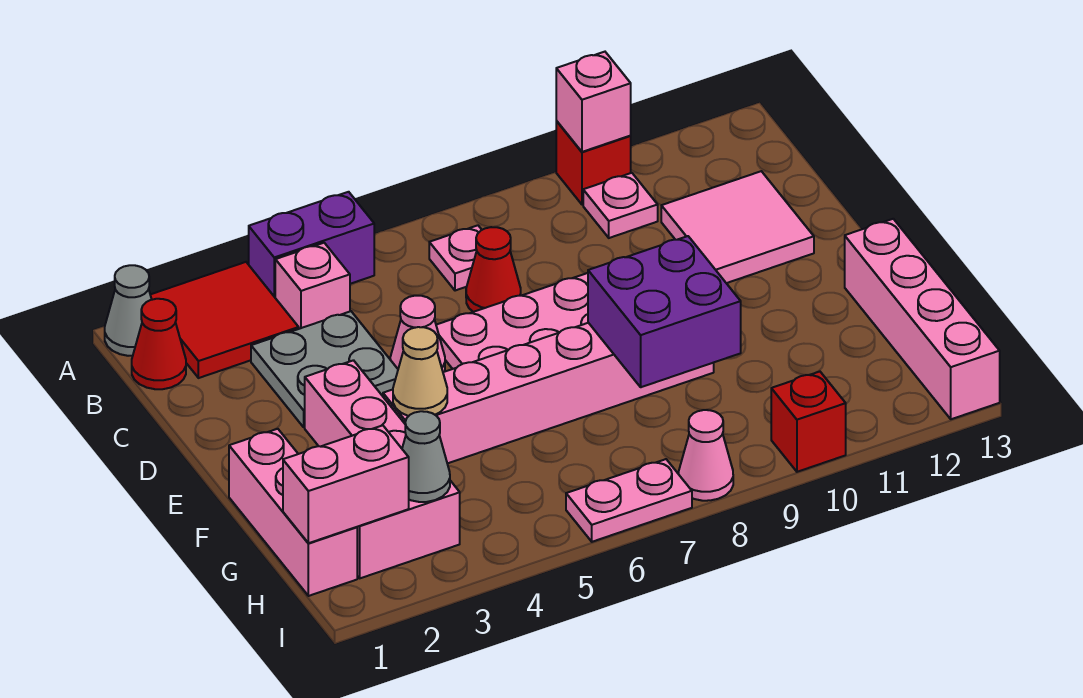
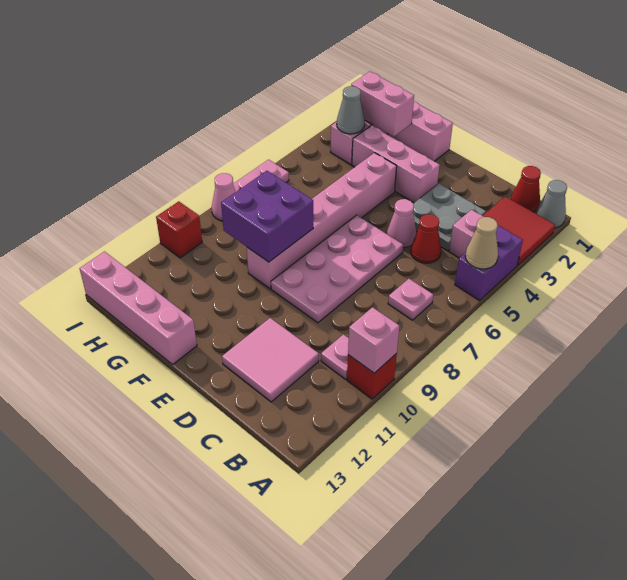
red cone C7 level 1 -> red cone C5 level 1
tan cone F4 level 2 -> tan cone A5 level 2
pink brick H1:H2 level 2 -> pink brick G2:H2 level 2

= = = = =

What the task asks: Write out the listing above in full, word for word, with no pictures.

Task solution:
red cone C7 level 1 -> red cone C5 level 1
tan cone F4 level 2 -> tan cone A5 level 2
pink brick H1:H2 level 2 -> pink brick G2:H2 level 2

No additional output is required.